• **Provided data**
○ ○ ○ ○

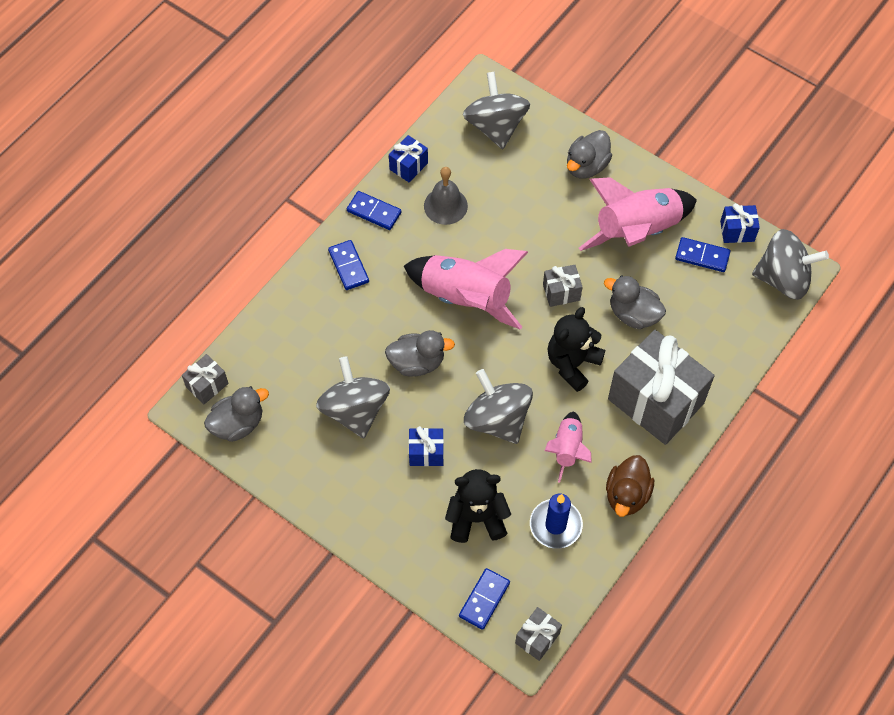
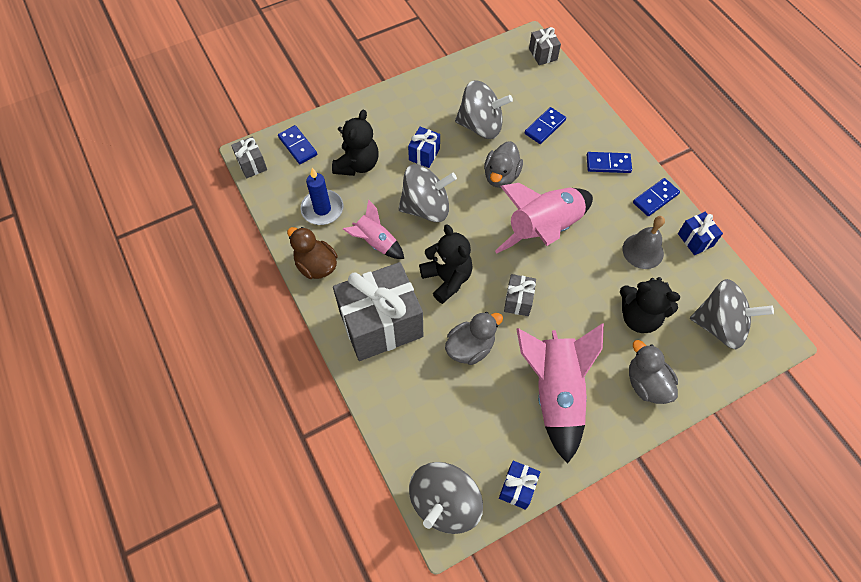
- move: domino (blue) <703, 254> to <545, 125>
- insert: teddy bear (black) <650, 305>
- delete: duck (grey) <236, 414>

○ ○ ○ ○

• **What is being asked**
Starting with the line that contains "- insert: teddy bear (black) <650, 305>", output every line through the end of the listing above, unchanged.

• **Exercise solution**
- insert: teddy bear (black) <650, 305>
- delete: duck (grey) <236, 414>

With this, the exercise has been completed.